--- SUPPLIED DATA ---

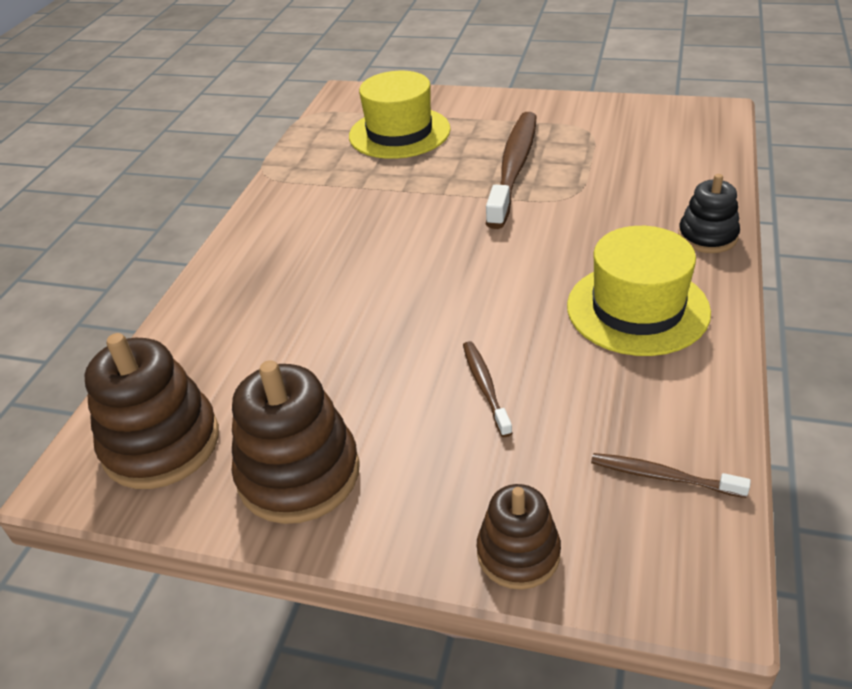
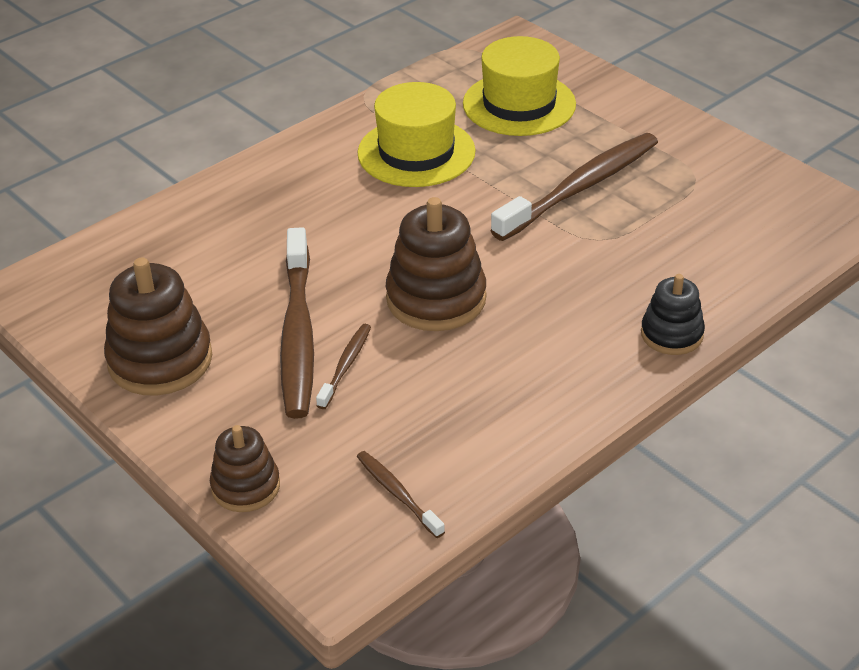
camera: 30 degrees right, 0 degrees up
brown stacking toy [85,333,219,489] -> brown stacking toy moved to [386,197,486,331]
yellow hat [567,226,711,356] -> yellow hat moved to [358,82,476,187]
none -> brown toothbrush [280,227,314,419]

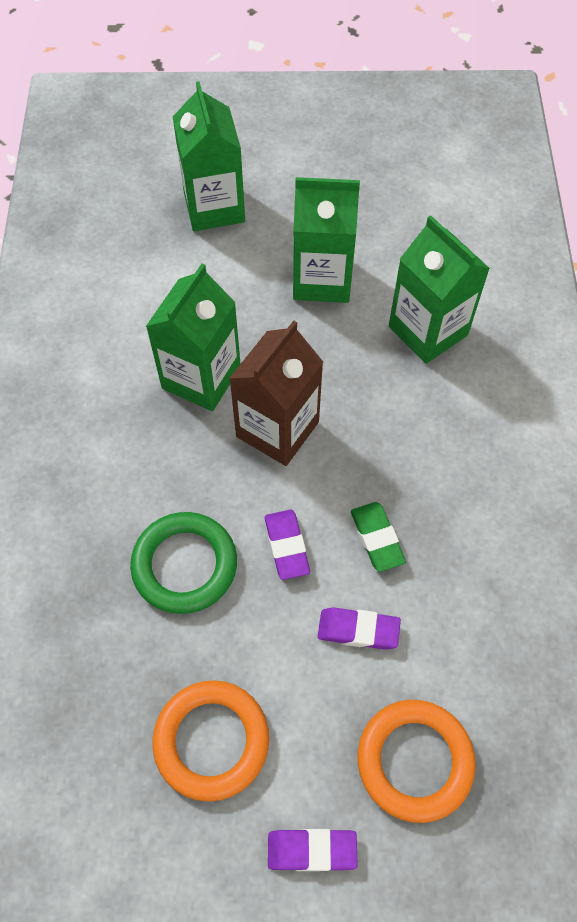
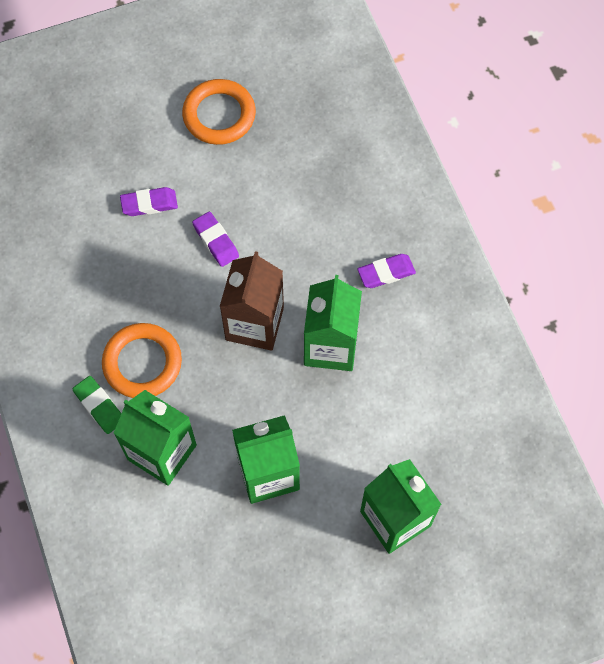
camera: 160 degrees right, 5 degrees up
green ring [130,512,237,614] -> none
purple eraser [268,829,358,871] -> purple eraser moved to [357,254,416,288]
green eraser [351,502,406,572] -> green eraser moved to [73,376,121,434]
orange ring [358,700,476,823] -> orange ring moved to [102,323,182,398]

---

* [WORK ORDER] If a line in the records above includes the string "camera", copy it.

* [SOLUTION TO THE PROBLEM]
camera: 30 degrees right, 0 degrees up
camera: 160 degrees right, 5 degrees up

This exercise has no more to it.